To be done » Convert the material below into a JSON list of strings, one string per line, skipping any blank lines.
■ ■ ■ ■ ■ ■ ■
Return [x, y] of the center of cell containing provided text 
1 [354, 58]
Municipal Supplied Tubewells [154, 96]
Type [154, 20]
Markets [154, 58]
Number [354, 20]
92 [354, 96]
■ ■ ■ ■ ■ ■ ■
Exercise answer »
[
  "Return [x, y] of the center of cell containing provided text ",
  "1 [354, 58]",
  "Municipal Supplied Tubewells [154, 96]",
  "Type [154, 20]",
  "Markets [154, 58]",
  "Number [354, 20]",
  "92 [354, 96]"
]